### TASK REQUIREMENTS
Would you please copy every line below that includes the string "tape"?
·····
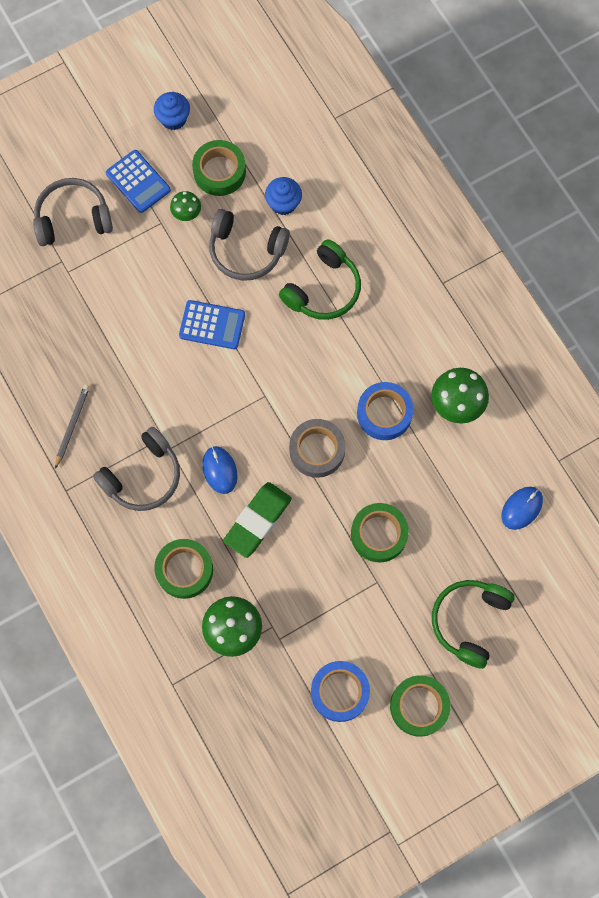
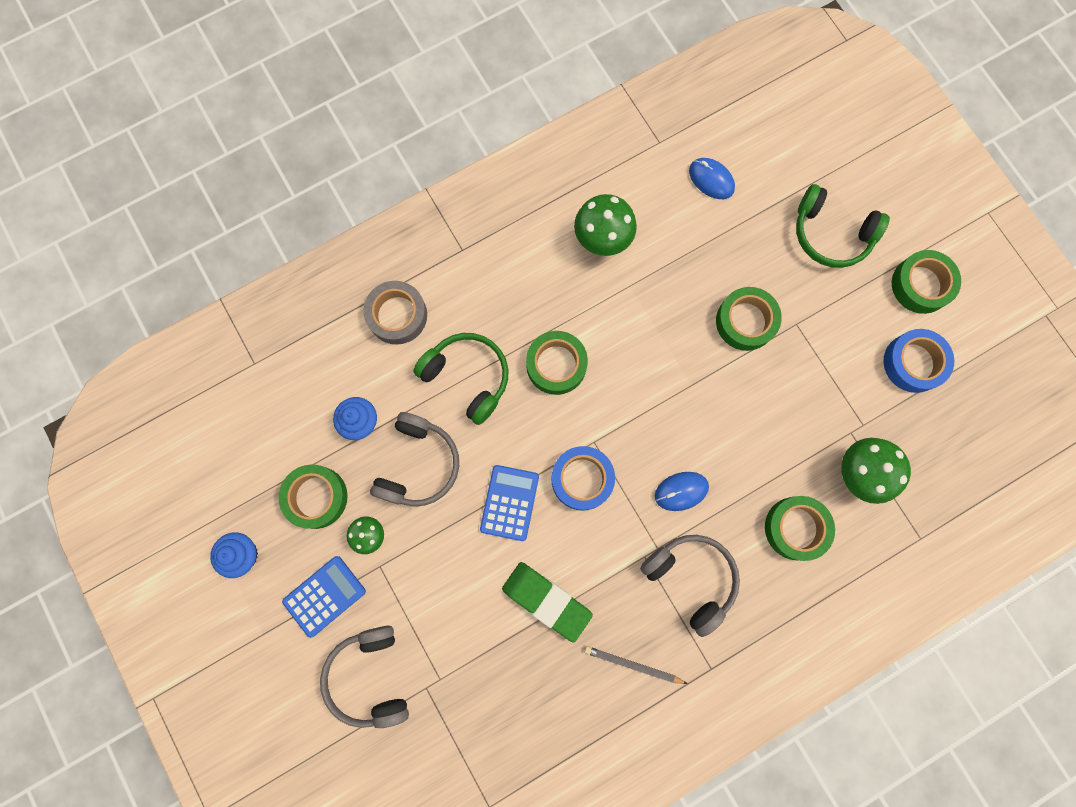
camera: 90 degrees left, 5 degrees up
(257, 521) = (737, 448): green eraser -> green eraser (546, 600)
(317, 450) = (655, 385): grey tape -> grey tape (397, 315)
(335, 364) = (556, 365): none -> green tape
(384, 413) = (612, 314): blue tape -> blue tape (582, 479)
·····
### SOLUTION FOR THIS TASK
(317, 450) = (655, 385): grey tape -> grey tape (397, 315)
(335, 364) = (556, 365): none -> green tape
(384, 413) = (612, 314): blue tape -> blue tape (582, 479)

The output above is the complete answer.